**DATASET EXTRACT:**

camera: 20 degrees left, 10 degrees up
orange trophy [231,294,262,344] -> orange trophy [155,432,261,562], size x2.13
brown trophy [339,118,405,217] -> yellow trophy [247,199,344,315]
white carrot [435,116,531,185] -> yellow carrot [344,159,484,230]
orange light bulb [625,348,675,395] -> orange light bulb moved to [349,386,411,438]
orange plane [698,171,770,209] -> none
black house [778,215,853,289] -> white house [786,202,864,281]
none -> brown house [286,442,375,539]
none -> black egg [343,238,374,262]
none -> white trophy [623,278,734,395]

**DESCRIPTION OF THE TASK:**
Match on "brown" and report each line of the data above that has it.

**WRITTEN RESPONSE:**
brown trophy [339,118,405,217] -> yellow trophy [247,199,344,315]
none -> brown house [286,442,375,539]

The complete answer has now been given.